| Dataset extract |

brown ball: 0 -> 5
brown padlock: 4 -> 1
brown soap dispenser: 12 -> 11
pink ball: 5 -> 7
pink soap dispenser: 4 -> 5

...

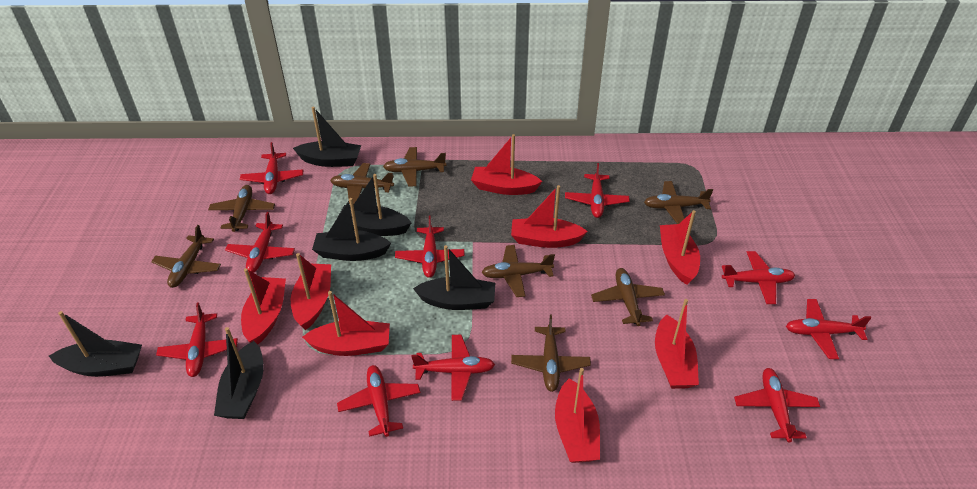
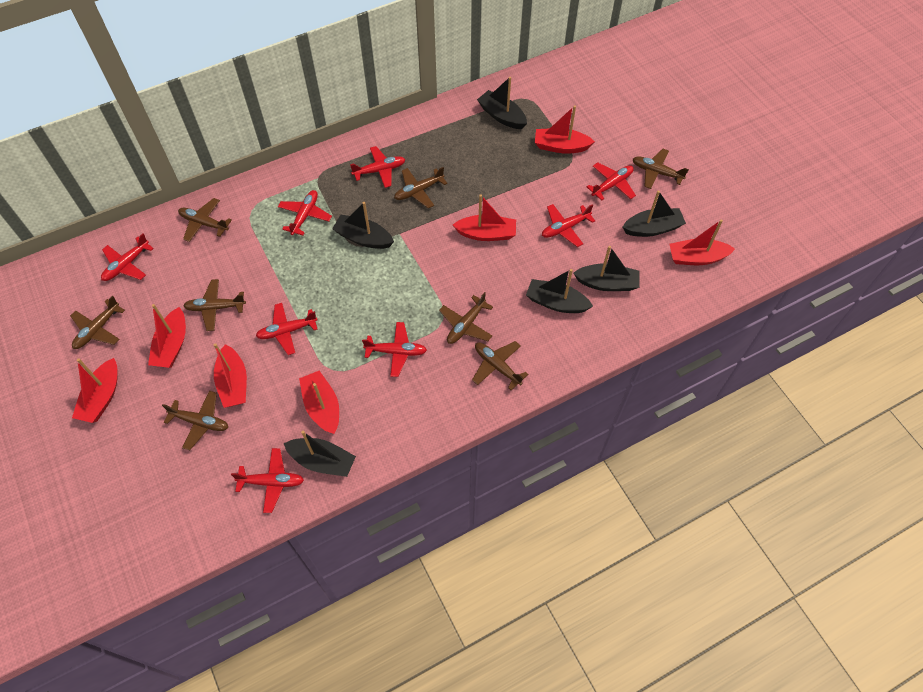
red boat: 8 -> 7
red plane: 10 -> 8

* * *

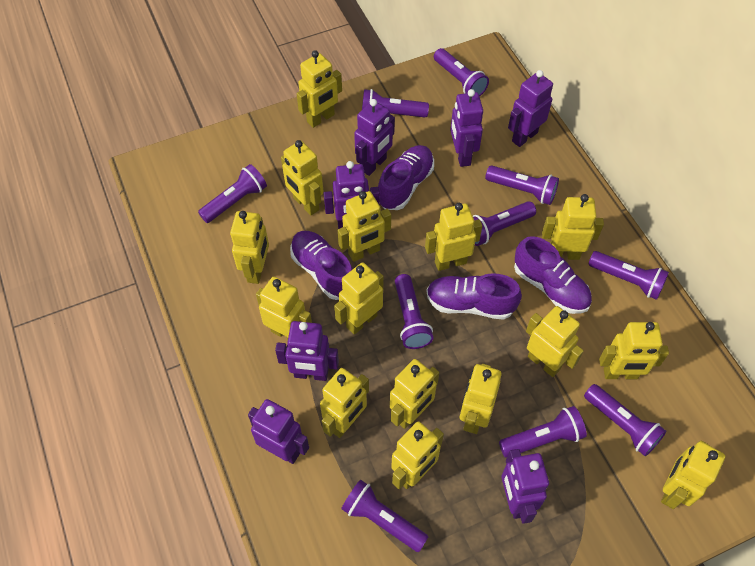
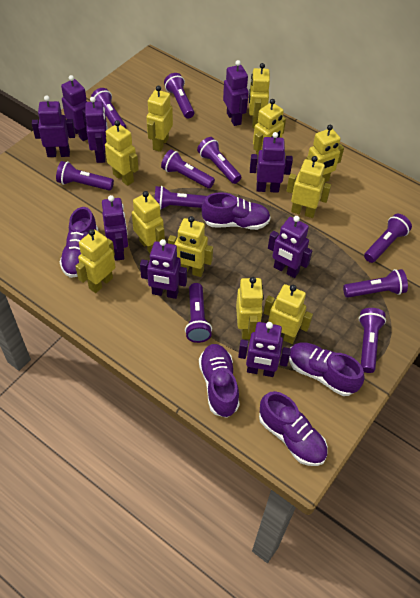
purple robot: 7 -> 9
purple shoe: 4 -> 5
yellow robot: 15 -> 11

| Task item |
Find the lines above holding the word "soap" and show them.

| Response box |
brown soap dispenser: 12 -> 11
pink soap dispenser: 4 -> 5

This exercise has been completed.